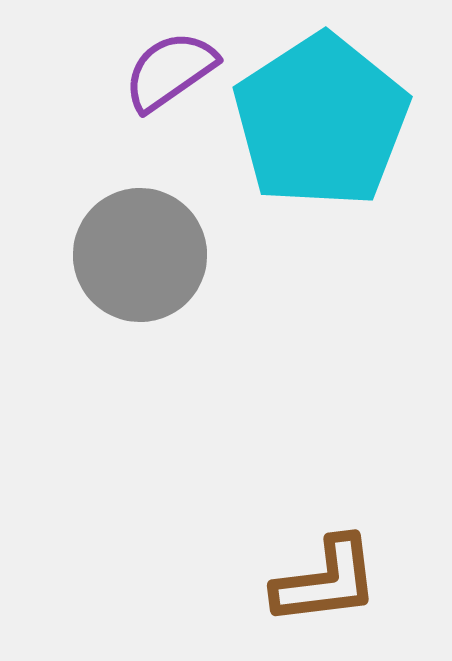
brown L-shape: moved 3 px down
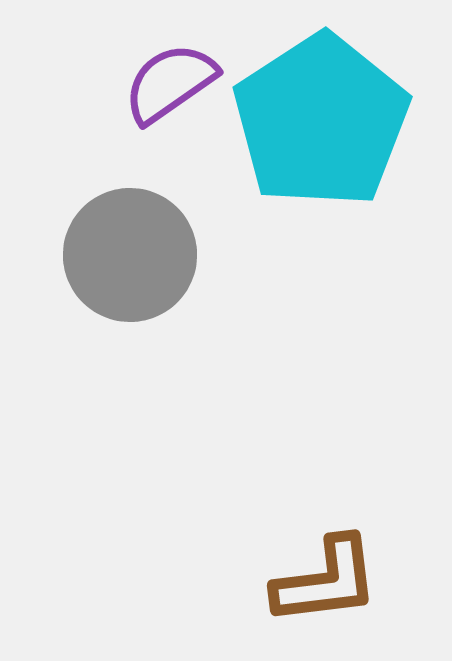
purple semicircle: moved 12 px down
gray circle: moved 10 px left
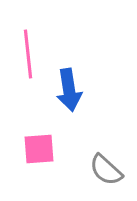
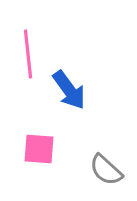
blue arrow: rotated 27 degrees counterclockwise
pink square: rotated 8 degrees clockwise
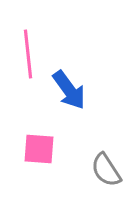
gray semicircle: rotated 15 degrees clockwise
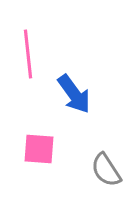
blue arrow: moved 5 px right, 4 px down
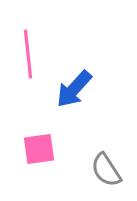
blue arrow: moved 5 px up; rotated 78 degrees clockwise
pink square: rotated 12 degrees counterclockwise
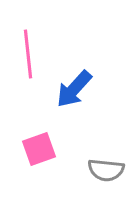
pink square: rotated 12 degrees counterclockwise
gray semicircle: rotated 51 degrees counterclockwise
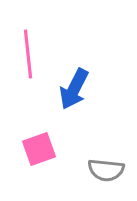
blue arrow: rotated 15 degrees counterclockwise
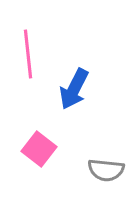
pink square: rotated 32 degrees counterclockwise
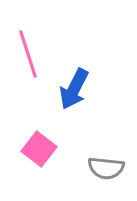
pink line: rotated 12 degrees counterclockwise
gray semicircle: moved 2 px up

EXERCISE REQUIREMENTS: Copy the lines of the items from the one that holds "blue arrow: rotated 15" through the end of the items, inclusive. Leave out the pictures.

RESPONSE TO THIS TASK:
blue arrow: rotated 15 degrees counterclockwise
pink square: rotated 32 degrees counterclockwise
pink line: rotated 12 degrees counterclockwise
gray semicircle: moved 2 px up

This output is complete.